#### [SOURCE MATERIAL]
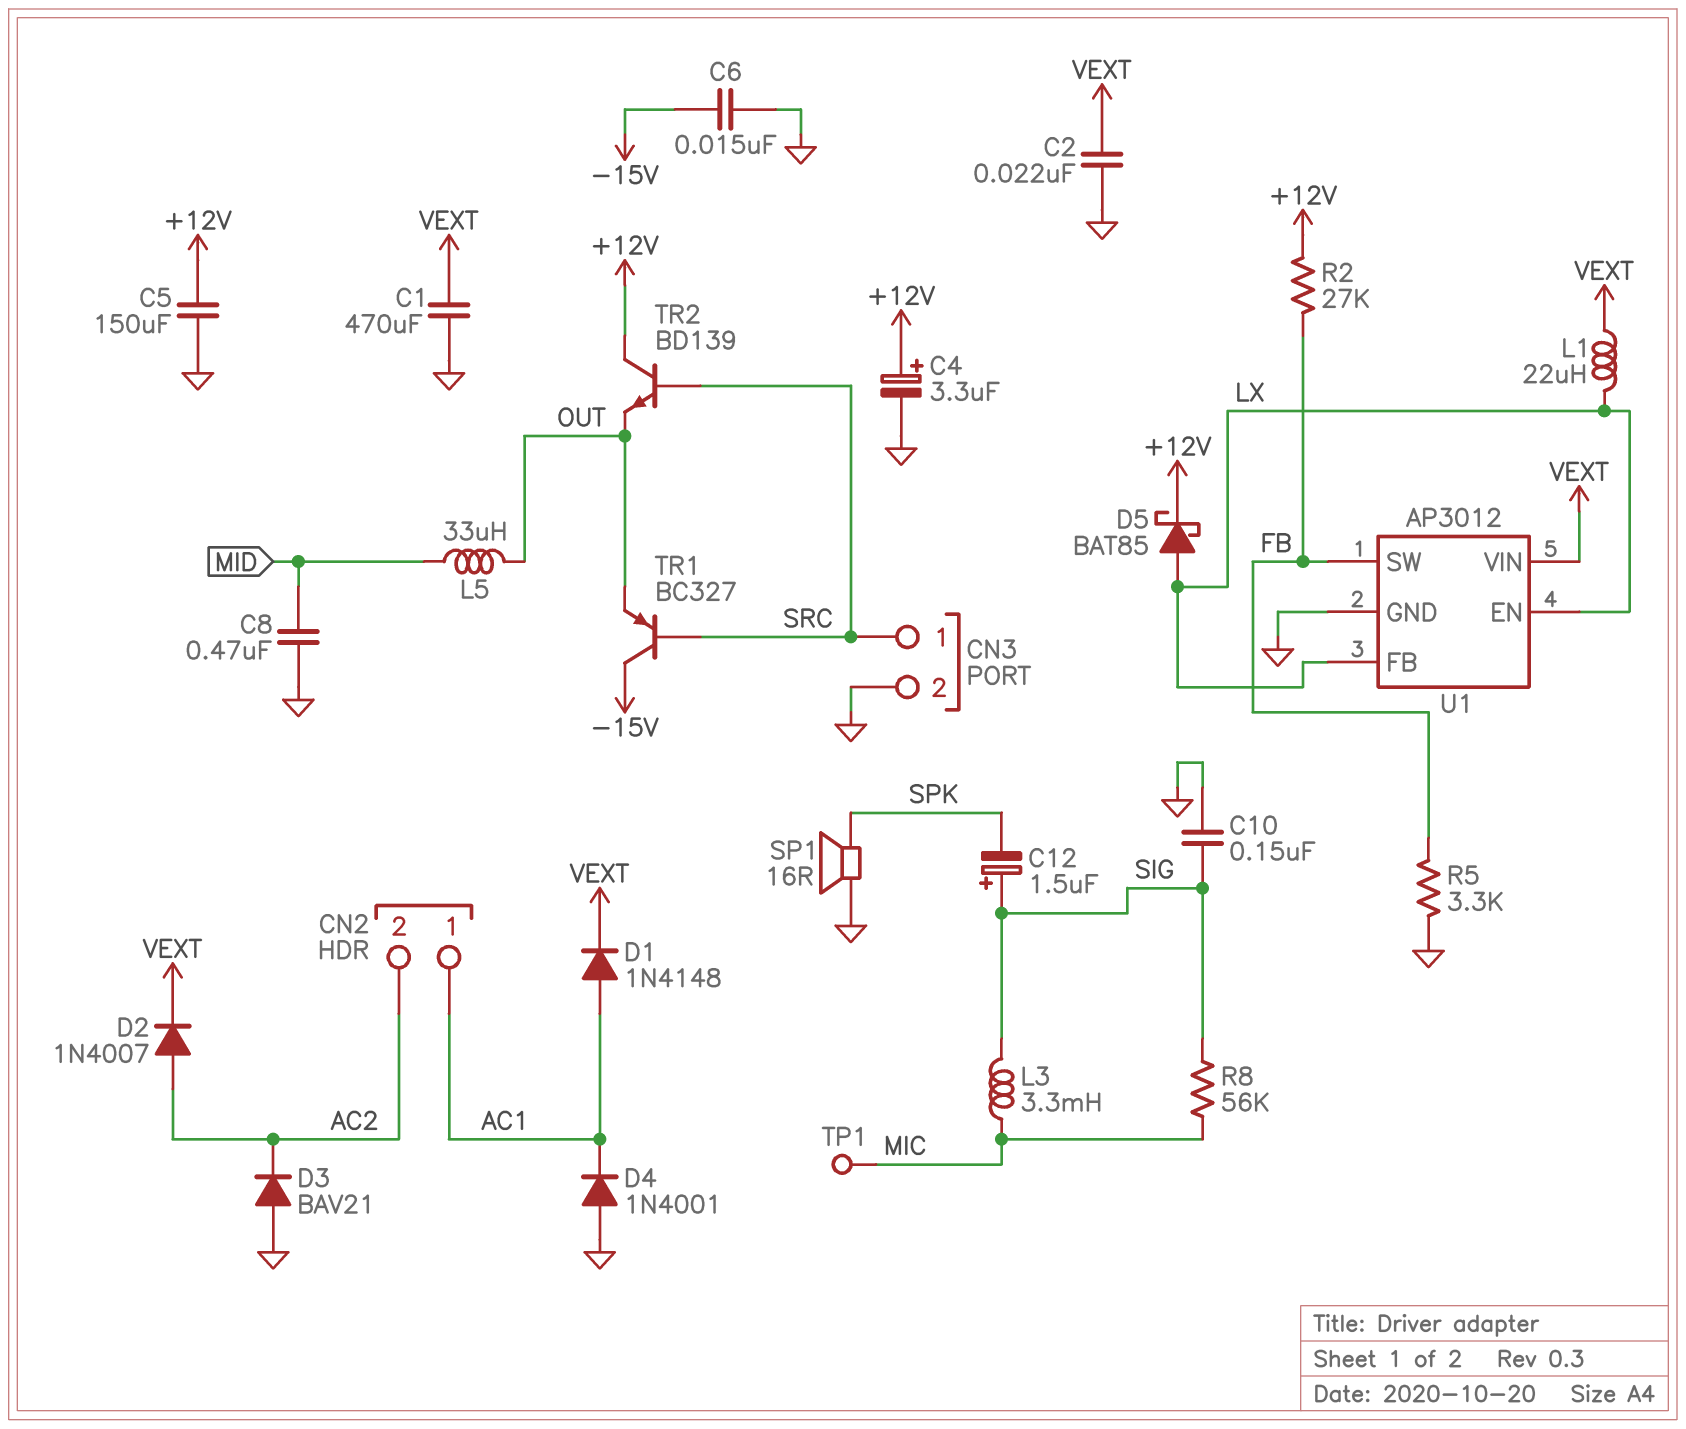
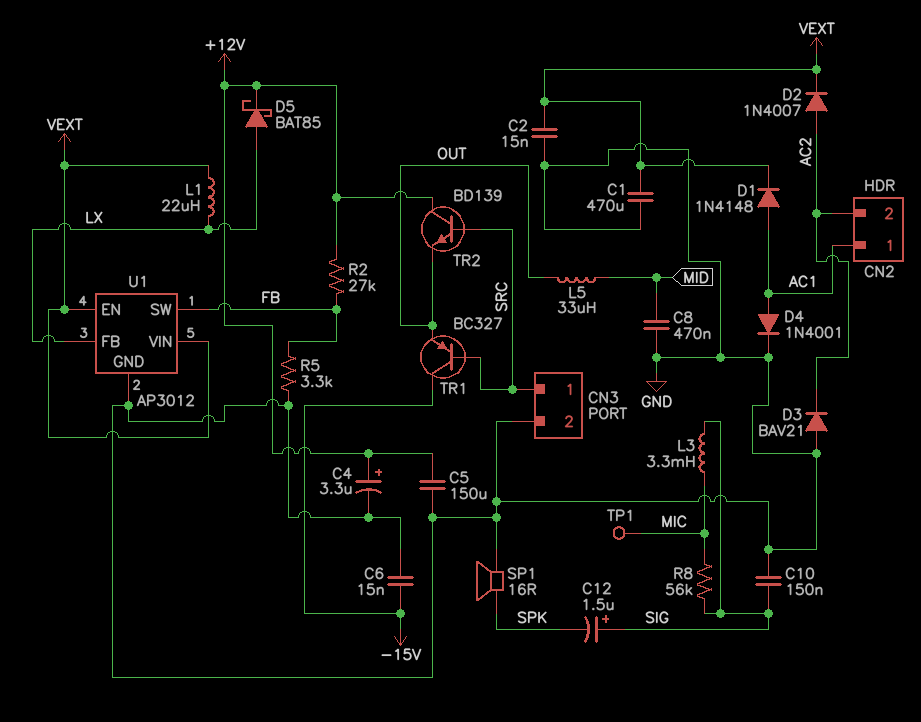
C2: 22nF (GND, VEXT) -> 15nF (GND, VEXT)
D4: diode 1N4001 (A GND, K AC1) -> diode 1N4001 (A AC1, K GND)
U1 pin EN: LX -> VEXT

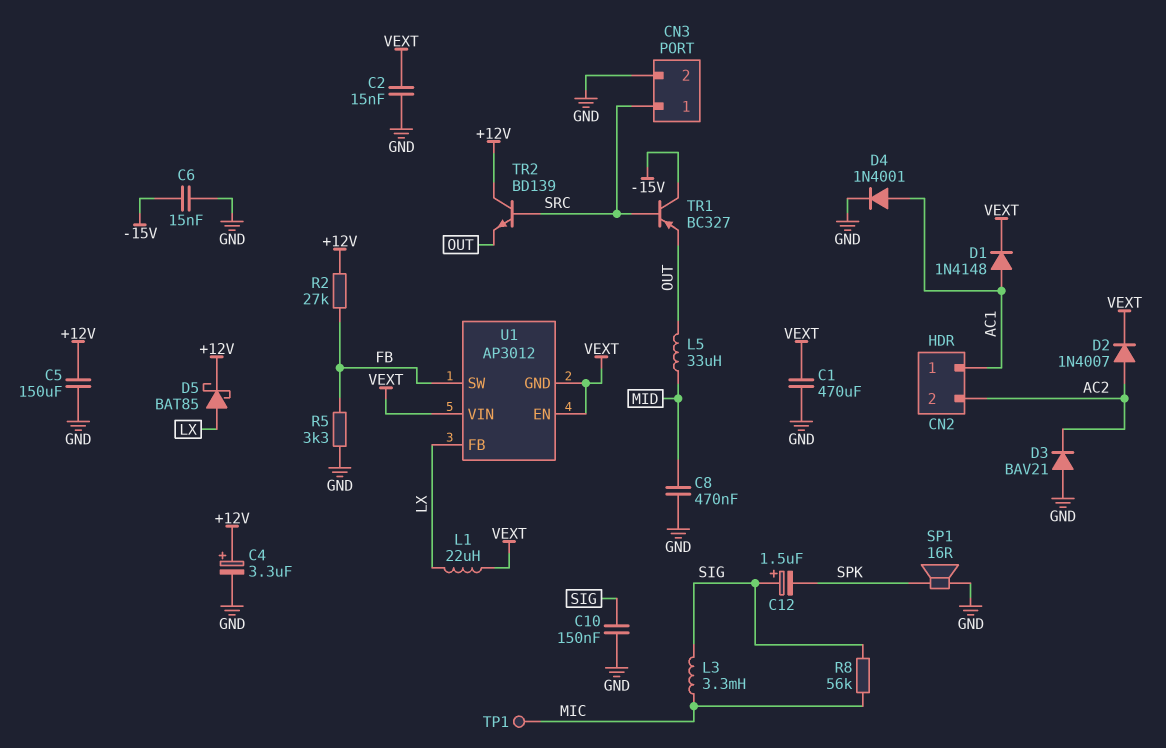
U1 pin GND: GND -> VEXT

* * *

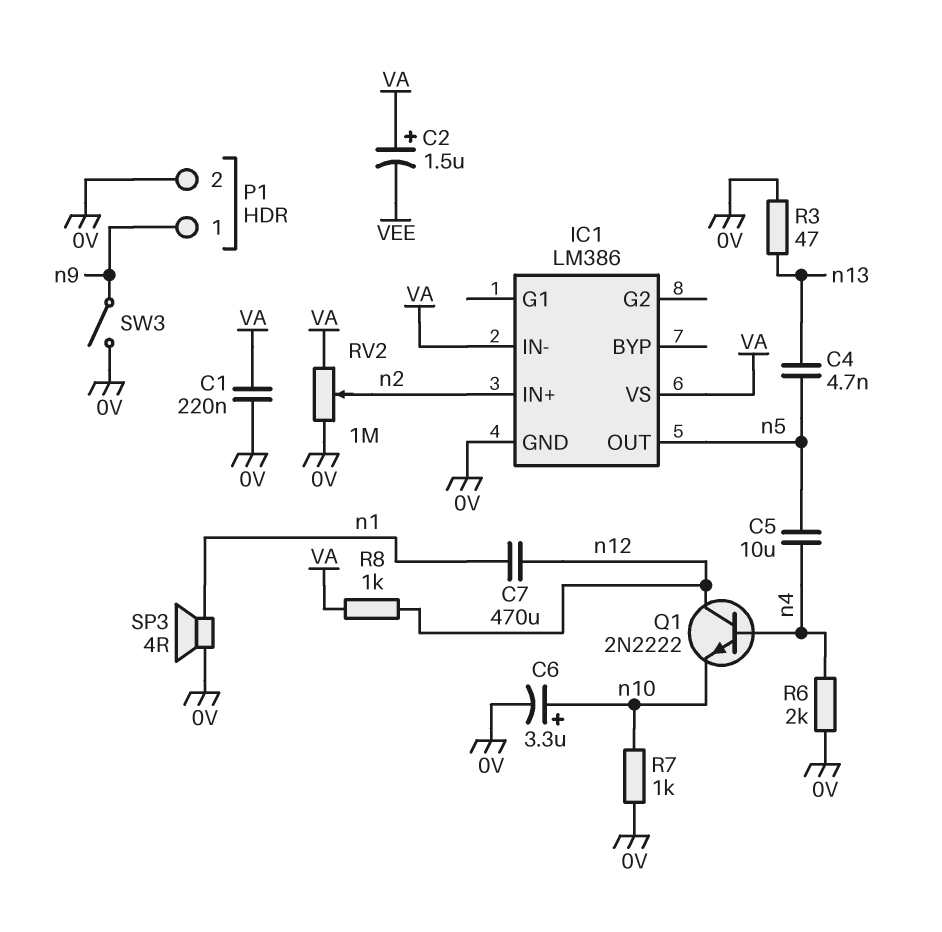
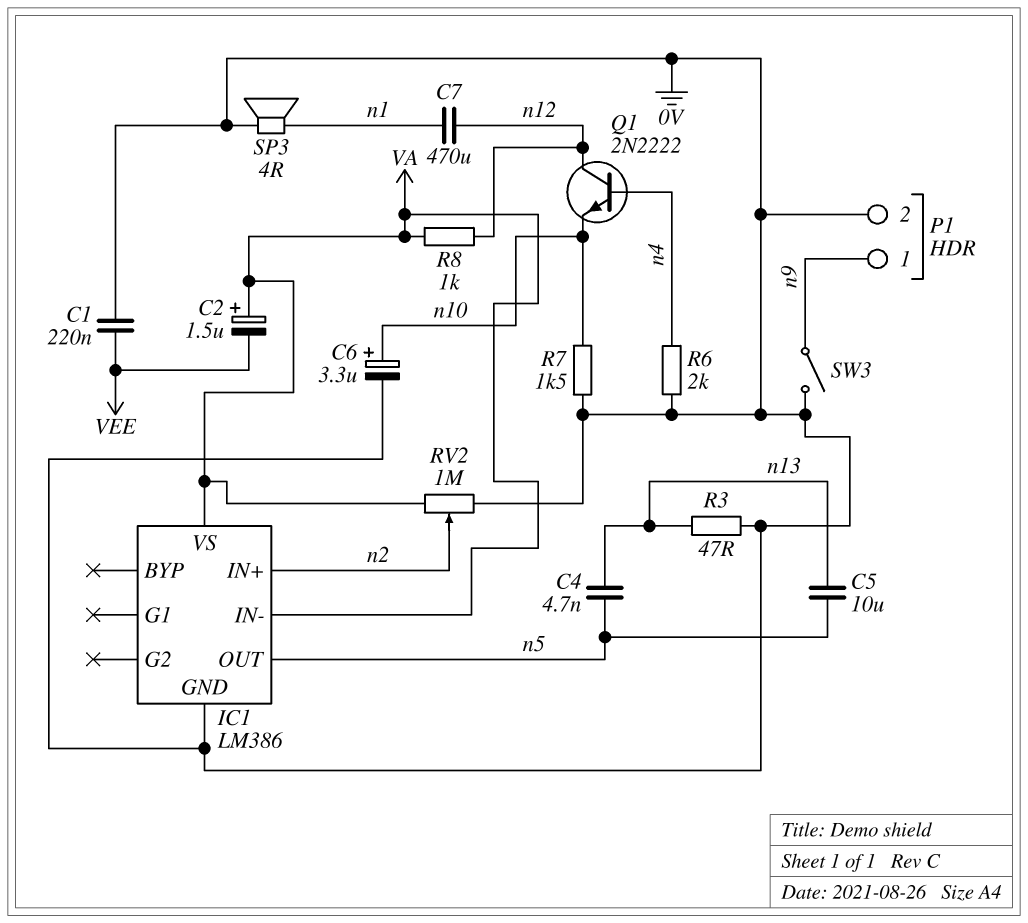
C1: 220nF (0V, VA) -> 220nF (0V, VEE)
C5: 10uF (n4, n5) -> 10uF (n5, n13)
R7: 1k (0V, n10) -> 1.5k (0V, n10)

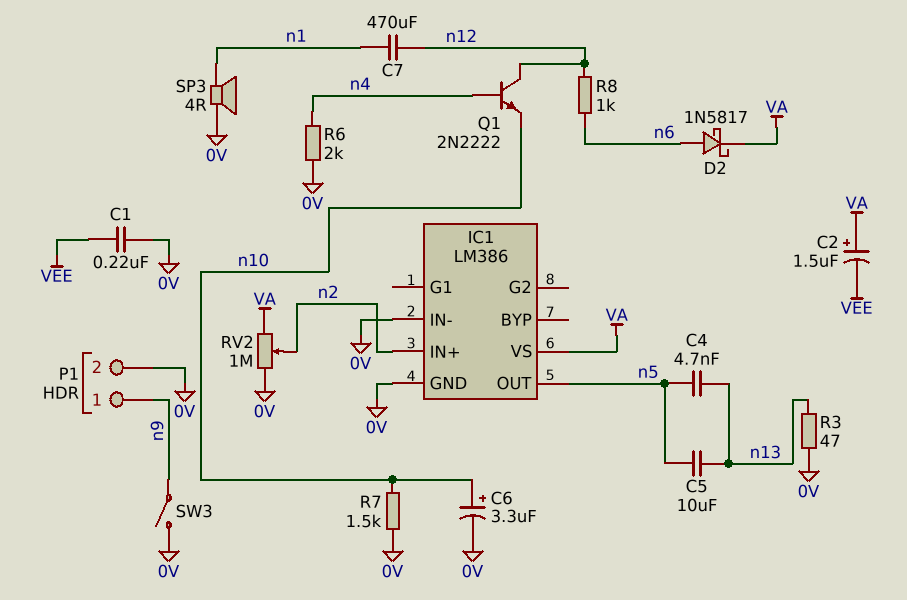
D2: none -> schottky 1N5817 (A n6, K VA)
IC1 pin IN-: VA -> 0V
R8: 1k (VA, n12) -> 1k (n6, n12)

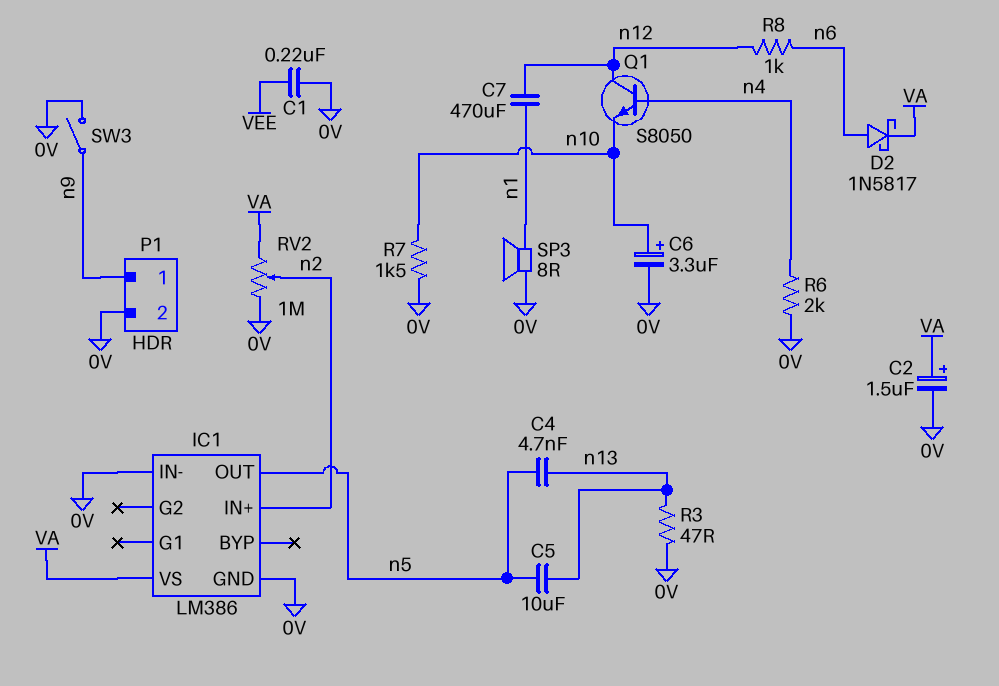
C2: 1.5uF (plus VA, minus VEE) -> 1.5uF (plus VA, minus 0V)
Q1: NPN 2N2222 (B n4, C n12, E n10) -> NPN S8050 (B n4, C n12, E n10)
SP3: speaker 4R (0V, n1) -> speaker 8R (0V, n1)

#### [WHAT IS REQUIRED]
Go to the line above that contains "R7: 1k (0V, n10) -> 1.5k (0V, n10)" and reproduce everything exactly from there through the line that contains "SP3: speaker 4R", leaving out the pictures.

#### [RESPONSE BOX]
R7: 1k (0V, n10) -> 1.5k (0V, n10)

D2: none -> schottky 1N5817 (A n6, K VA)
IC1 pin IN-: VA -> 0V
R8: 1k (VA, n12) -> 1k (n6, n12)

C2: 1.5uF (plus VA, minus VEE) -> 1.5uF (plus VA, minus 0V)
Q1: NPN 2N2222 (B n4, C n12, E n10) -> NPN S8050 (B n4, C n12, E n10)
SP3: speaker 4R (0V, n1) -> speaker 8R (0V, n1)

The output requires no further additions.